Could the data below be retyped exactly, without its pictures?

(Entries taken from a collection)

*** Block opens ***

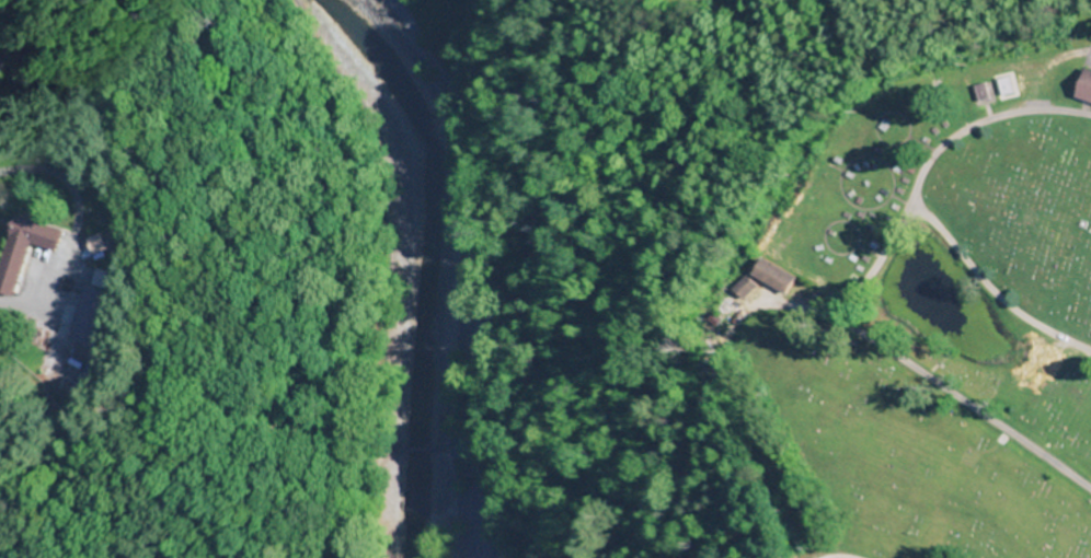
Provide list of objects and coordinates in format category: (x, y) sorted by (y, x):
building: (1083, 87)
building: (975, 93)
park: (280, 231)
building: (25, 251)
building: (775, 277)
building: (746, 289)
road: (851, 289)
road: (986, 291)
building: (95, 319)
park: (934, 320)
road: (839, 555)

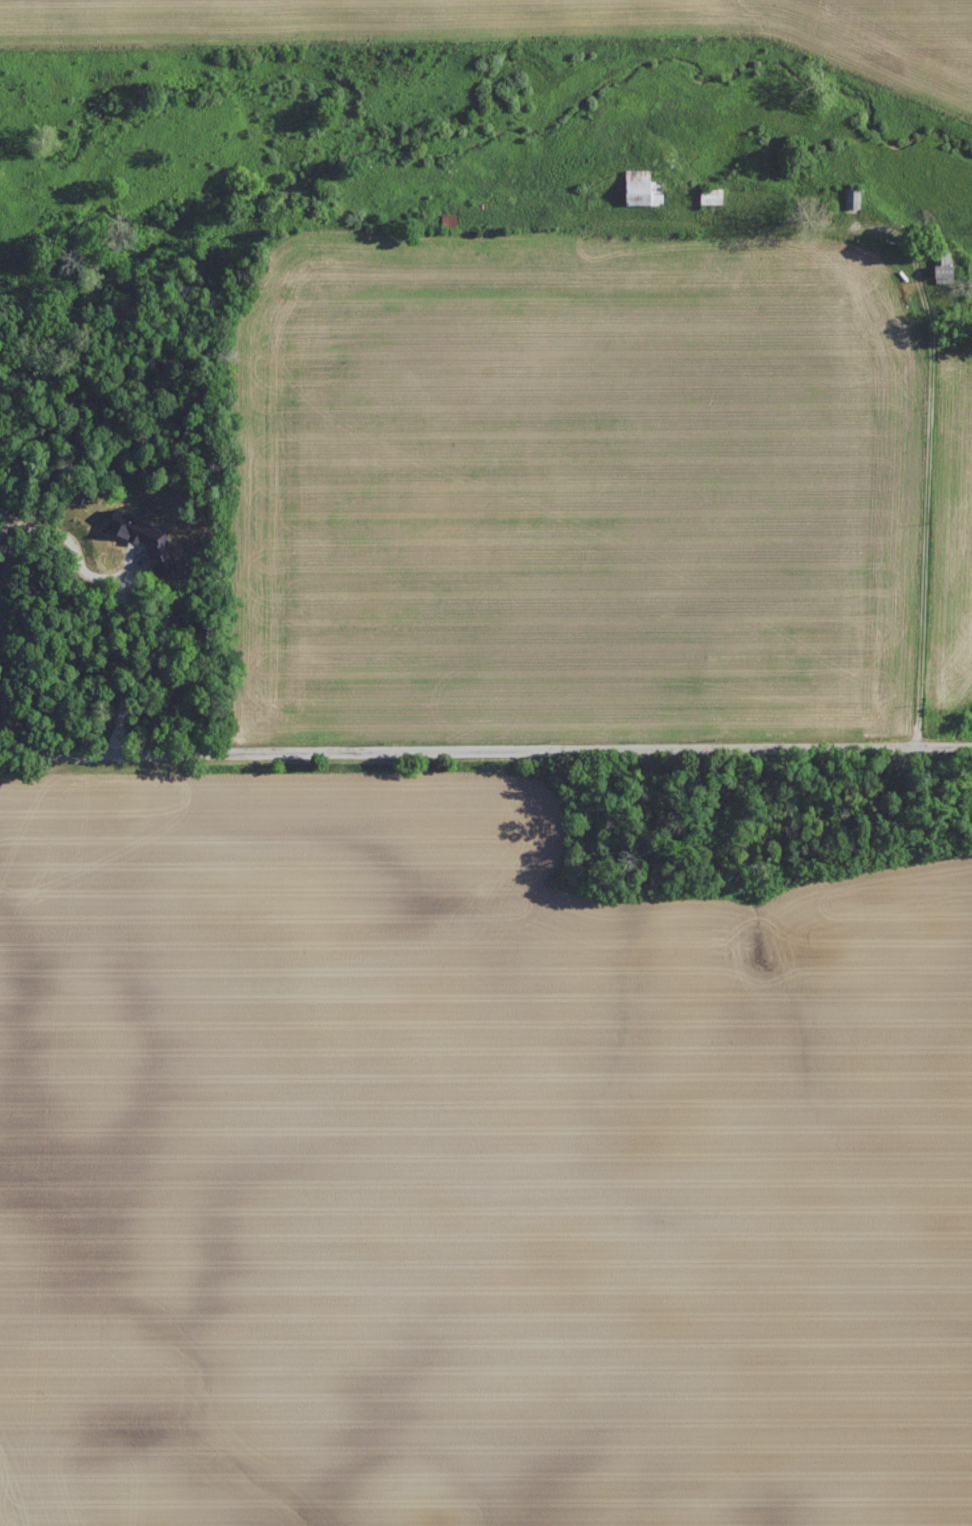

*** Block closes ***

Response to the exercise >>
Provide list of objects and coordinates in format category: (x, y) sorted by (y, x):
building: (1083, 87)
building: (975, 93)
park: (280, 231)
building: (25, 251)
building: (775, 277)
building: (746, 289)
road: (851, 289)
road: (986, 291)
building: (95, 319)
park: (934, 320)
road: (839, 555)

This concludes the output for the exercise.